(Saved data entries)
"""

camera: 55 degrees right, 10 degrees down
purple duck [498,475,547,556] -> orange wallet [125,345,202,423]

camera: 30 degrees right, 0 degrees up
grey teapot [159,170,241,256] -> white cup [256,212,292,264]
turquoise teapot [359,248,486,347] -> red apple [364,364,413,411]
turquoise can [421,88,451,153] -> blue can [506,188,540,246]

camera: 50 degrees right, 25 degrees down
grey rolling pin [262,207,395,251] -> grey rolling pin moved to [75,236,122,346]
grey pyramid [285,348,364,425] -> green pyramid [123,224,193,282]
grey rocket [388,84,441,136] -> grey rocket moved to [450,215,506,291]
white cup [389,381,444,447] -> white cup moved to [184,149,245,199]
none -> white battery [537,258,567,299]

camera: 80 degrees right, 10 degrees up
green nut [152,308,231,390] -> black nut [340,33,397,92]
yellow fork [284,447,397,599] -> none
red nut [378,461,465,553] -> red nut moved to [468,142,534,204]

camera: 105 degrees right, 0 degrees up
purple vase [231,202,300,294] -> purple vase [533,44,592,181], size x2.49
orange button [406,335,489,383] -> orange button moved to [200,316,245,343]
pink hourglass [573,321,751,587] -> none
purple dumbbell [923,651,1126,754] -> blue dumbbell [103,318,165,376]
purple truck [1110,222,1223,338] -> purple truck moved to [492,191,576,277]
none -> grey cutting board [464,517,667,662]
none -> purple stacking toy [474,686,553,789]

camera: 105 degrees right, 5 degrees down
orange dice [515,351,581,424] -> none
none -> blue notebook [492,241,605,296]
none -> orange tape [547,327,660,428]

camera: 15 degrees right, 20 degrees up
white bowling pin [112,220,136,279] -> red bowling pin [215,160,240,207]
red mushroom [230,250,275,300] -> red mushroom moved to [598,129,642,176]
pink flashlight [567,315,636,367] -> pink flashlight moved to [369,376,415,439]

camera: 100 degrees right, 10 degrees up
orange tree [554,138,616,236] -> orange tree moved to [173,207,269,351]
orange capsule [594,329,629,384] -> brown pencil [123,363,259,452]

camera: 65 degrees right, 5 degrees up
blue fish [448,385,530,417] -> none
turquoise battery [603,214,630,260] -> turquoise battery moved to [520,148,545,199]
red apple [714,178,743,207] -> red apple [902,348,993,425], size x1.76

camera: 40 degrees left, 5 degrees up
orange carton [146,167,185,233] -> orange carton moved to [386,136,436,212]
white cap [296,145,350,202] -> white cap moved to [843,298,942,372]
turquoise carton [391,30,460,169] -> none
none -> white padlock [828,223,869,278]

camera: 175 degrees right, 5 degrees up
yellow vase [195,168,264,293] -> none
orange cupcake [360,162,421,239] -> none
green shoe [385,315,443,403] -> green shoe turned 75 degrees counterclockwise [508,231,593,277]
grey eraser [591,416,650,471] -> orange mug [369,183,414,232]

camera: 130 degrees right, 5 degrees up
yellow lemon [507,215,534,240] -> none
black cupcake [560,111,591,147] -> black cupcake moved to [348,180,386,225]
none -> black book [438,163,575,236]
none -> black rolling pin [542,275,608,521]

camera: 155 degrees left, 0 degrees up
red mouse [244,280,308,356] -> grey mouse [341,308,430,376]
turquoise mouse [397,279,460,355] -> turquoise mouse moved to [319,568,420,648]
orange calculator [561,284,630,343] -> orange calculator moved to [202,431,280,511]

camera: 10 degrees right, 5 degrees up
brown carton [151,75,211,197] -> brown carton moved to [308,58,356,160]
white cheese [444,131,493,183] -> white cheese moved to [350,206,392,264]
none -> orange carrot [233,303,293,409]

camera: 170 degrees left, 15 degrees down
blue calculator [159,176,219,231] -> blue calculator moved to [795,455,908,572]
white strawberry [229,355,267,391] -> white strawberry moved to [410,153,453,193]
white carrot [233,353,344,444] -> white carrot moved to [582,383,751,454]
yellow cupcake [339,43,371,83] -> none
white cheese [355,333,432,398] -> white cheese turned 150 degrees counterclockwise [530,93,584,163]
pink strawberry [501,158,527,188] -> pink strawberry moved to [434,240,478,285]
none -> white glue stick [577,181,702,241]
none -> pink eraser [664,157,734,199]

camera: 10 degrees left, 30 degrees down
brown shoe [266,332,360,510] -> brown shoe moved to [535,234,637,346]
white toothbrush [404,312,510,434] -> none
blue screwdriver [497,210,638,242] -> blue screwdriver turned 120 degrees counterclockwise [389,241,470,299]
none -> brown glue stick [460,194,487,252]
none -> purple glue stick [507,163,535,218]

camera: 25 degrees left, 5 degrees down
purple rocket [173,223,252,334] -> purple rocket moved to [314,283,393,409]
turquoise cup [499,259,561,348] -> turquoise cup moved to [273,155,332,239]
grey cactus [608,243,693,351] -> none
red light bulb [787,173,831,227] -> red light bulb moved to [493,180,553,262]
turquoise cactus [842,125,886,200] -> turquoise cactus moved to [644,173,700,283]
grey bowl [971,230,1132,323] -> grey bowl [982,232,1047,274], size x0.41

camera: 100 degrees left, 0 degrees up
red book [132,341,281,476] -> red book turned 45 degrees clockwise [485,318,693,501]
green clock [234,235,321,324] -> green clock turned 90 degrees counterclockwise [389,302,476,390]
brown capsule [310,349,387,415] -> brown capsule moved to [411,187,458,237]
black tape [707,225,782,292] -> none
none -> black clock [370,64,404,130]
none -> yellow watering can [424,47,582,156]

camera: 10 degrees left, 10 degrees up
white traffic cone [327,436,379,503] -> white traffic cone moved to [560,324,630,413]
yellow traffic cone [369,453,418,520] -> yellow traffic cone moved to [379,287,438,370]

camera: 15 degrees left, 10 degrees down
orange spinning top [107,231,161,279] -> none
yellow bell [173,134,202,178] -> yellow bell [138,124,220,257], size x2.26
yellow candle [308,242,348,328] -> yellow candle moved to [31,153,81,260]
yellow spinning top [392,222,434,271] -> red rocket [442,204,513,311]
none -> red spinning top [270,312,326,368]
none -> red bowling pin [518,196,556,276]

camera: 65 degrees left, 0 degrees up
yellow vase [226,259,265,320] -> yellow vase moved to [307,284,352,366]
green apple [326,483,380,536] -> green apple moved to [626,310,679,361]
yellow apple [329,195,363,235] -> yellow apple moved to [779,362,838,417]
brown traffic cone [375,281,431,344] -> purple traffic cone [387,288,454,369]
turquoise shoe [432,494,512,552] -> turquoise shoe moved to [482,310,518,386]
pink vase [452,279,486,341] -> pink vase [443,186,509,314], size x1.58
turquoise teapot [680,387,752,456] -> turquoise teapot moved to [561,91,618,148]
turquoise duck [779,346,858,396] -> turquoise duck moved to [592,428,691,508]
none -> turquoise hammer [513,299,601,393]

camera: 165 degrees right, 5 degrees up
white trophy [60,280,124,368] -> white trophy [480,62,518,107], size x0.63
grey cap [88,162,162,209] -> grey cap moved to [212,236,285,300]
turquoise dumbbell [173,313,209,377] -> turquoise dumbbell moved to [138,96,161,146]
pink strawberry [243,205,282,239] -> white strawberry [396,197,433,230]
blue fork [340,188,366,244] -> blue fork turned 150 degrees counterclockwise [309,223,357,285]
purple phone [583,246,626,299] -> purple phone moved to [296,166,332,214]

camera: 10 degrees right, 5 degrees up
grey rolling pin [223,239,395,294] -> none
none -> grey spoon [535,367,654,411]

"""

**DIRECTIONS FOR THIS TASK:** What you need to do is retype all the entries exactly as written.

**SOLUTION TO THE EXERCISE:**
camera: 55 degrees right, 10 degrees down
purple duck [498,475,547,556] -> orange wallet [125,345,202,423]

camera: 30 degrees right, 0 degrees up
grey teapot [159,170,241,256] -> white cup [256,212,292,264]
turquoise teapot [359,248,486,347] -> red apple [364,364,413,411]
turquoise can [421,88,451,153] -> blue can [506,188,540,246]

camera: 50 degrees right, 25 degrees down
grey rolling pin [262,207,395,251] -> grey rolling pin moved to [75,236,122,346]
grey pyramid [285,348,364,425] -> green pyramid [123,224,193,282]
grey rocket [388,84,441,136] -> grey rocket moved to [450,215,506,291]
white cup [389,381,444,447] -> white cup moved to [184,149,245,199]
none -> white battery [537,258,567,299]

camera: 80 degrees right, 10 degrees up
green nut [152,308,231,390] -> black nut [340,33,397,92]
yellow fork [284,447,397,599] -> none
red nut [378,461,465,553] -> red nut moved to [468,142,534,204]

camera: 105 degrees right, 0 degrees up
purple vase [231,202,300,294] -> purple vase [533,44,592,181], size x2.49
orange button [406,335,489,383] -> orange button moved to [200,316,245,343]
pink hourglass [573,321,751,587] -> none
purple dumbbell [923,651,1126,754] -> blue dumbbell [103,318,165,376]
purple truck [1110,222,1223,338] -> purple truck moved to [492,191,576,277]
none -> grey cutting board [464,517,667,662]
none -> purple stacking toy [474,686,553,789]

camera: 105 degrees right, 5 degrees down
orange dice [515,351,581,424] -> none
none -> blue notebook [492,241,605,296]
none -> orange tape [547,327,660,428]

camera: 15 degrees right, 20 degrees up
white bowling pin [112,220,136,279] -> red bowling pin [215,160,240,207]
red mushroom [230,250,275,300] -> red mushroom moved to [598,129,642,176]
pink flashlight [567,315,636,367] -> pink flashlight moved to [369,376,415,439]

camera: 100 degrees right, 10 degrees up
orange tree [554,138,616,236] -> orange tree moved to [173,207,269,351]
orange capsule [594,329,629,384] -> brown pencil [123,363,259,452]

camera: 65 degrees right, 5 degrees up
blue fish [448,385,530,417] -> none
turquoise battery [603,214,630,260] -> turquoise battery moved to [520,148,545,199]
red apple [714,178,743,207] -> red apple [902,348,993,425], size x1.76

camera: 40 degrees left, 5 degrees up
orange carton [146,167,185,233] -> orange carton moved to [386,136,436,212]
white cap [296,145,350,202] -> white cap moved to [843,298,942,372]
turquoise carton [391,30,460,169] -> none
none -> white padlock [828,223,869,278]

camera: 175 degrees right, 5 degrees up
yellow vase [195,168,264,293] -> none
orange cupcake [360,162,421,239] -> none
green shoe [385,315,443,403] -> green shoe turned 75 degrees counterclockwise [508,231,593,277]
grey eraser [591,416,650,471] -> orange mug [369,183,414,232]

camera: 130 degrees right, 5 degrees up
yellow lemon [507,215,534,240] -> none
black cupcake [560,111,591,147] -> black cupcake moved to [348,180,386,225]
none -> black book [438,163,575,236]
none -> black rolling pin [542,275,608,521]

camera: 155 degrees left, 0 degrees up
red mouse [244,280,308,356] -> grey mouse [341,308,430,376]
turquoise mouse [397,279,460,355] -> turquoise mouse moved to [319,568,420,648]
orange calculator [561,284,630,343] -> orange calculator moved to [202,431,280,511]

camera: 10 degrees right, 5 degrees up
brown carton [151,75,211,197] -> brown carton moved to [308,58,356,160]
white cheese [444,131,493,183] -> white cheese moved to [350,206,392,264]
none -> orange carrot [233,303,293,409]

camera: 170 degrees left, 15 degrees down
blue calculator [159,176,219,231] -> blue calculator moved to [795,455,908,572]
white strawberry [229,355,267,391] -> white strawberry moved to [410,153,453,193]
white carrot [233,353,344,444] -> white carrot moved to [582,383,751,454]
yellow cupcake [339,43,371,83] -> none
white cheese [355,333,432,398] -> white cheese turned 150 degrees counterclockwise [530,93,584,163]
pink strawberry [501,158,527,188] -> pink strawberry moved to [434,240,478,285]
none -> white glue stick [577,181,702,241]
none -> pink eraser [664,157,734,199]

camera: 10 degrees left, 30 degrees down
brown shoe [266,332,360,510] -> brown shoe moved to [535,234,637,346]
white toothbrush [404,312,510,434] -> none
blue screwdriver [497,210,638,242] -> blue screwdriver turned 120 degrees counterclockwise [389,241,470,299]
none -> brown glue stick [460,194,487,252]
none -> purple glue stick [507,163,535,218]

camera: 25 degrees left, 5 degrees down
purple rocket [173,223,252,334] -> purple rocket moved to [314,283,393,409]
turquoise cup [499,259,561,348] -> turquoise cup moved to [273,155,332,239]
grey cactus [608,243,693,351] -> none
red light bulb [787,173,831,227] -> red light bulb moved to [493,180,553,262]
turquoise cactus [842,125,886,200] -> turquoise cactus moved to [644,173,700,283]
grey bowl [971,230,1132,323] -> grey bowl [982,232,1047,274], size x0.41

camera: 100 degrees left, 0 degrees up
red book [132,341,281,476] -> red book turned 45 degrees clockwise [485,318,693,501]
green clock [234,235,321,324] -> green clock turned 90 degrees counterclockwise [389,302,476,390]
brown capsule [310,349,387,415] -> brown capsule moved to [411,187,458,237]
black tape [707,225,782,292] -> none
none -> black clock [370,64,404,130]
none -> yellow watering can [424,47,582,156]

camera: 10 degrees left, 10 degrees up
white traffic cone [327,436,379,503] -> white traffic cone moved to [560,324,630,413]
yellow traffic cone [369,453,418,520] -> yellow traffic cone moved to [379,287,438,370]

camera: 15 degrees left, 10 degrees down
orange spinning top [107,231,161,279] -> none
yellow bell [173,134,202,178] -> yellow bell [138,124,220,257], size x2.26
yellow candle [308,242,348,328] -> yellow candle moved to [31,153,81,260]
yellow spinning top [392,222,434,271] -> red rocket [442,204,513,311]
none -> red spinning top [270,312,326,368]
none -> red bowling pin [518,196,556,276]

camera: 65 degrees left, 0 degrees up
yellow vase [226,259,265,320] -> yellow vase moved to [307,284,352,366]
green apple [326,483,380,536] -> green apple moved to [626,310,679,361]
yellow apple [329,195,363,235] -> yellow apple moved to [779,362,838,417]
brown traffic cone [375,281,431,344] -> purple traffic cone [387,288,454,369]
turquoise shoe [432,494,512,552] -> turquoise shoe moved to [482,310,518,386]
pink vase [452,279,486,341] -> pink vase [443,186,509,314], size x1.58
turquoise teapot [680,387,752,456] -> turquoise teapot moved to [561,91,618,148]
turquoise duck [779,346,858,396] -> turquoise duck moved to [592,428,691,508]
none -> turquoise hammer [513,299,601,393]

camera: 165 degrees right, 5 degrees up
white trophy [60,280,124,368] -> white trophy [480,62,518,107], size x0.63
grey cap [88,162,162,209] -> grey cap moved to [212,236,285,300]
turquoise dumbbell [173,313,209,377] -> turquoise dumbbell moved to [138,96,161,146]
pink strawberry [243,205,282,239] -> white strawberry [396,197,433,230]
blue fork [340,188,366,244] -> blue fork turned 150 degrees counterclockwise [309,223,357,285]
purple phone [583,246,626,299] -> purple phone moved to [296,166,332,214]

camera: 10 degrees right, 5 degrees up
grey rolling pin [223,239,395,294] -> none
none -> grey spoon [535,367,654,411]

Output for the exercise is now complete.